All entries need to be written out again exactly, without their pictures.

=== Begin Enclosure ===

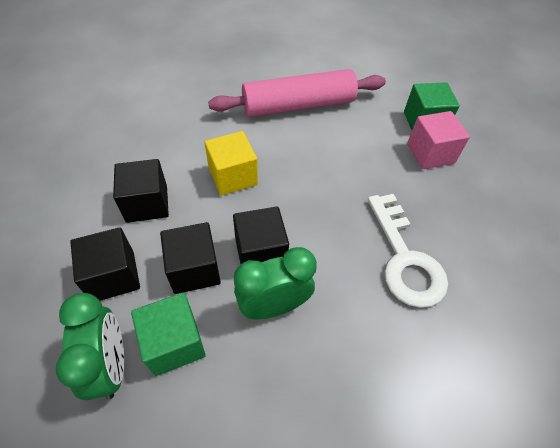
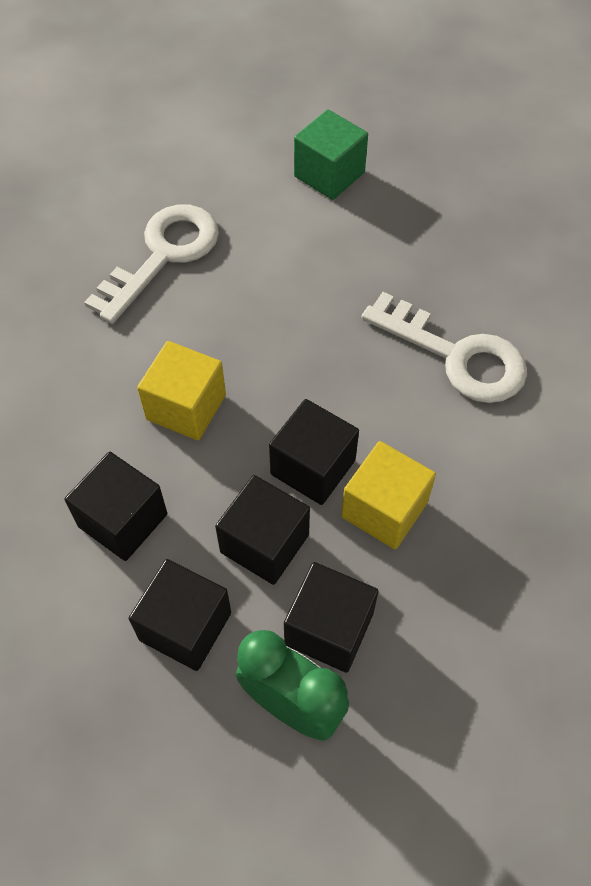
camera: 40 degrees left, 5 degrees up
green cube [131,292,206,376] -> black cube [284,562,378,673]
pink rolling pin [208,69,386,117] -> white key [84,204,219,324]
green clock [234,247,317,319] -> yellow cube [341,441,436,549]
pink cube [407,111,470,169] -> none

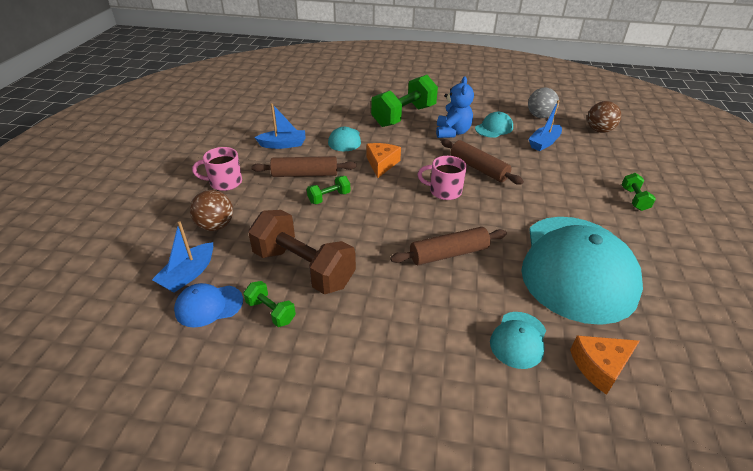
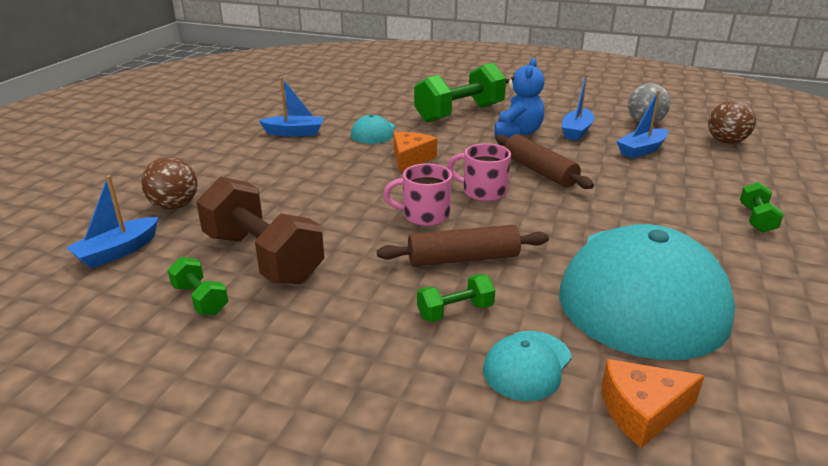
camera: 10 degrees right, 10 degrees down
blue cap [174,283,243,328] -> none
pink mug [192,147,242,191] -> pink mug moved to [383,163,452,226]
brown rolling pin [251,156,356,177] -> none
green dumbbell [307,176,350,204] -> green dumbbell moved to [417,274,495,322]
turquoise cap [475,112,513,138] -> blue boat [562,74,594,141]

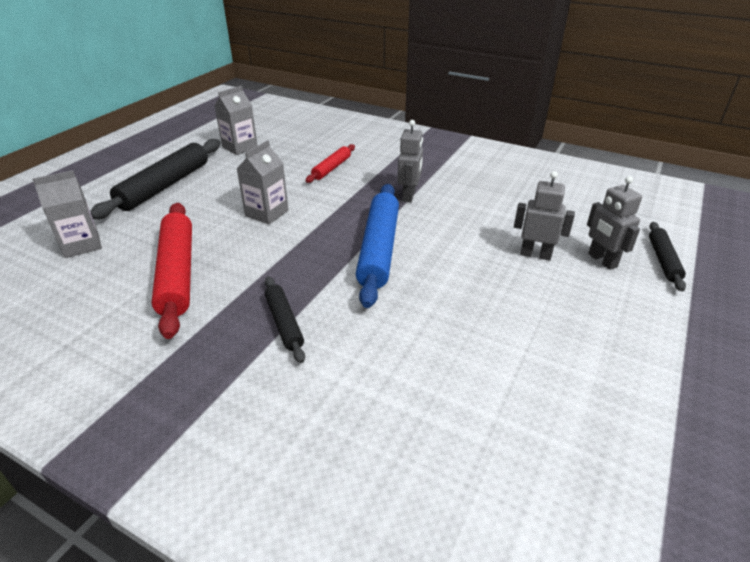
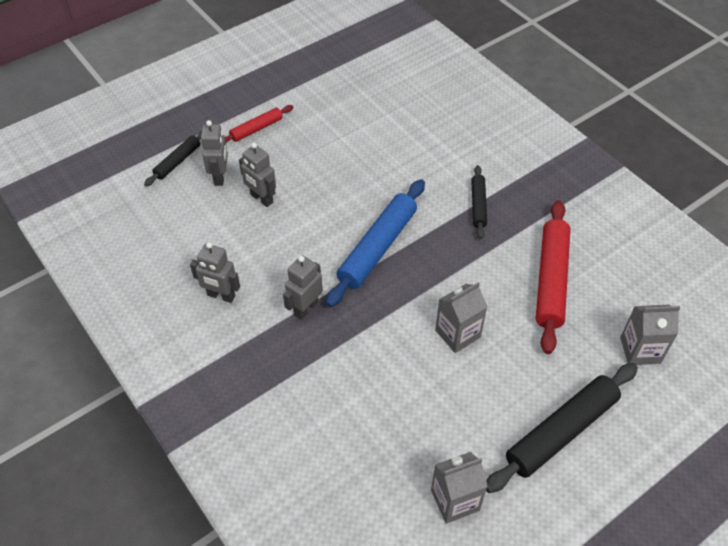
camera: 155 degrees left, 15 degrees up
red rolling pin [305,144,355,183] -> red rolling pin moved to [225,105,294,143]
none -> grey robot [190,242,240,303]

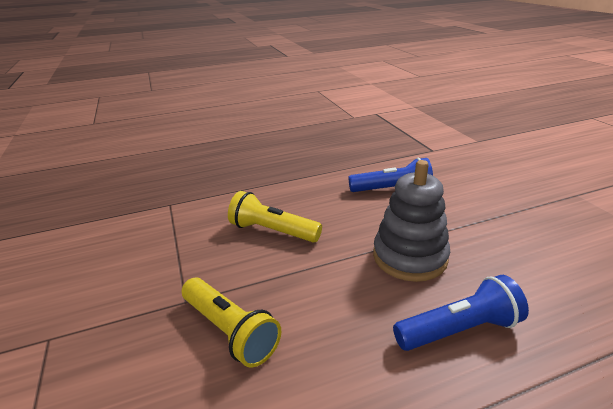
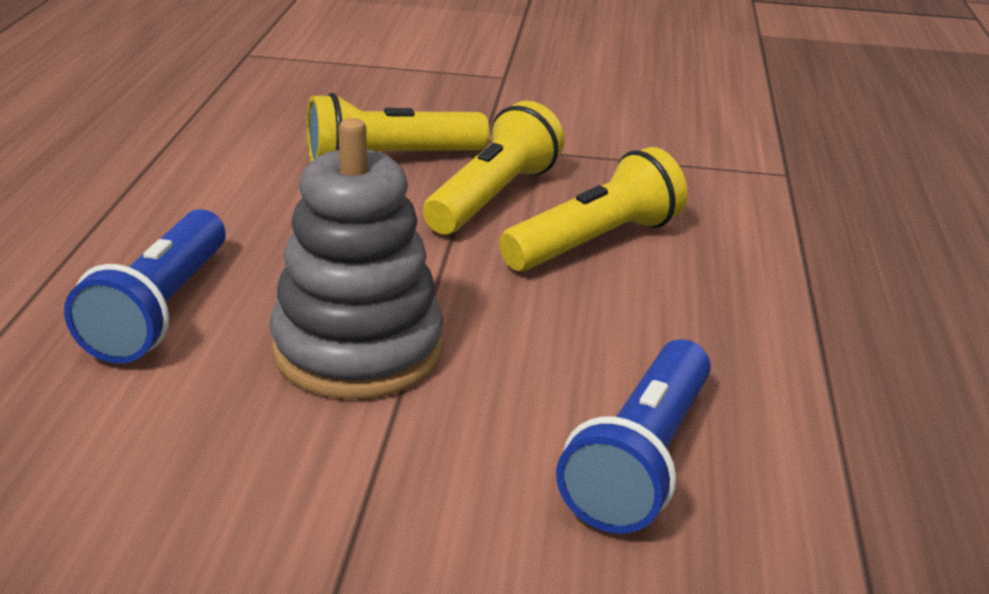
camera: 115 degrees right, 0 degrees up
none -> yellow flashlight [423,101,565,234]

=== End Enclosure ===

▶ _Answer to the exercise_:
camera: 40 degrees left, 5 degrees up
green cube [131,292,206,376] -> black cube [284,562,378,673]
pink rolling pin [208,69,386,117] -> white key [84,204,219,324]
green clock [234,247,317,319] -> yellow cube [341,441,436,549]
pink cube [407,111,470,169] -> none

camera: 10 degrees right, 10 degrees down
blue cap [174,283,243,328] -> none
pink mug [192,147,242,191] -> pink mug moved to [383,163,452,226]
brown rolling pin [251,156,356,177] -> none
green dumbbell [307,176,350,204] -> green dumbbell moved to [417,274,495,322]
turquoise cap [475,112,513,138] -> blue boat [562,74,594,141]

camera: 155 degrees left, 15 degrees up
red rolling pin [305,144,355,183] -> red rolling pin moved to [225,105,294,143]
none -> grey robot [190,242,240,303]

camera: 115 degrees right, 0 degrees up
none -> yellow flashlight [423,101,565,234]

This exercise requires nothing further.